(Two-scene object counts)
= = = = =
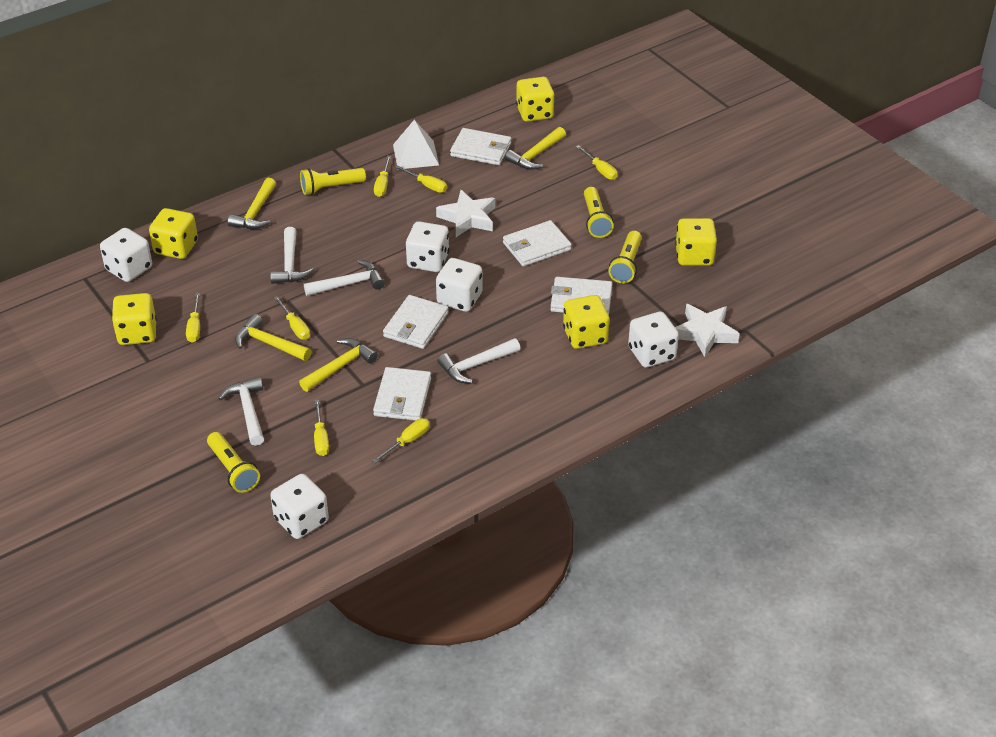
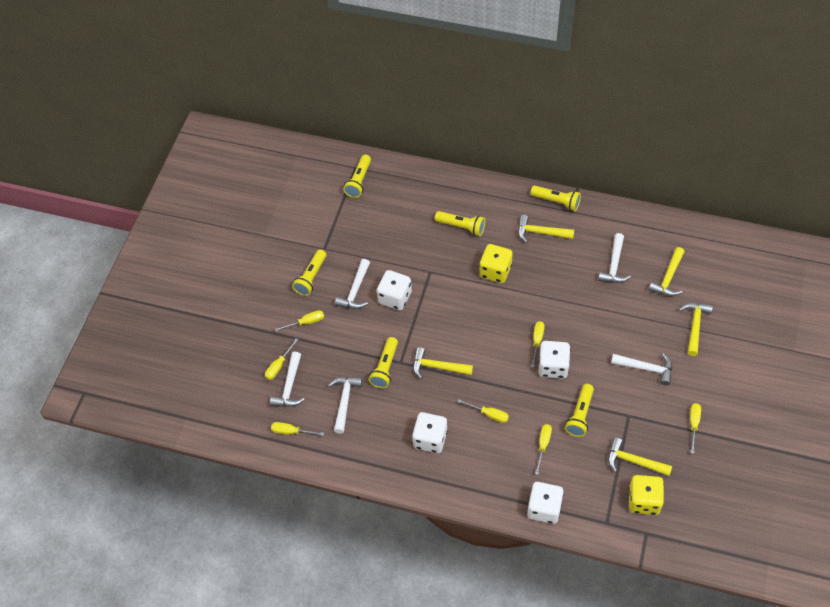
white dice: [100,228,152,282] [270,474,329,539] [406,221,449,272] [436,258,483,312] [628,312,679,368] = 5 -> [377,270,412,310] [412,412,447,453] [527,482,564,524] [539,341,570,379] = 4
white hammer: [218,377,264,446] [270,227,313,284] [304,260,385,296] [437,338,520,384] = 4 -> [270,352,305,407] [328,377,362,434] [335,259,370,309] [598,233,631,283] [611,353,672,385] = 5
white pyramid: [393,120,439,169] = 1 -> none = 0
white star: [436,190,495,237] [675,304,740,357] = 2 -> none = 0
white wallet: [373,367,431,421] [383,295,449,349] [450,128,511,165] [503,220,571,266] [550,277,612,315] = 5 -> none = 0
yellow dice: [112,293,157,345] [149,208,198,259] [516,77,555,122] [563,295,609,349] [675,218,717,266] = 5 -> [479,244,513,283] [629,475,664,515] = 2
yellow flashlight: [207,432,260,493] [300,168,366,195] [584,187,614,238] [608,231,642,283] = 4 -> [292,250,326,296] [343,155,371,198] [369,337,398,388] [435,211,485,236] [531,185,581,211] [565,384,594,437] = 6
yellow hammer: [228,178,276,229] [235,314,311,361] [299,338,378,392] [505,127,566,170] = 4 -> [413,347,473,379] [518,215,574,243] [608,437,672,476] [648,247,685,296] [679,303,713,356] = 5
= = = = =
Assignment => Every line in the records that holds the word "none" should be copied into the answer.

Response =>
white pyramid: [393,120,439,169] = 1 -> none = 0
white star: [436,190,495,237] [675,304,740,357] = 2 -> none = 0
white wallet: [373,367,431,421] [383,295,449,349] [450,128,511,165] [503,220,571,266] [550,277,612,315] = 5 -> none = 0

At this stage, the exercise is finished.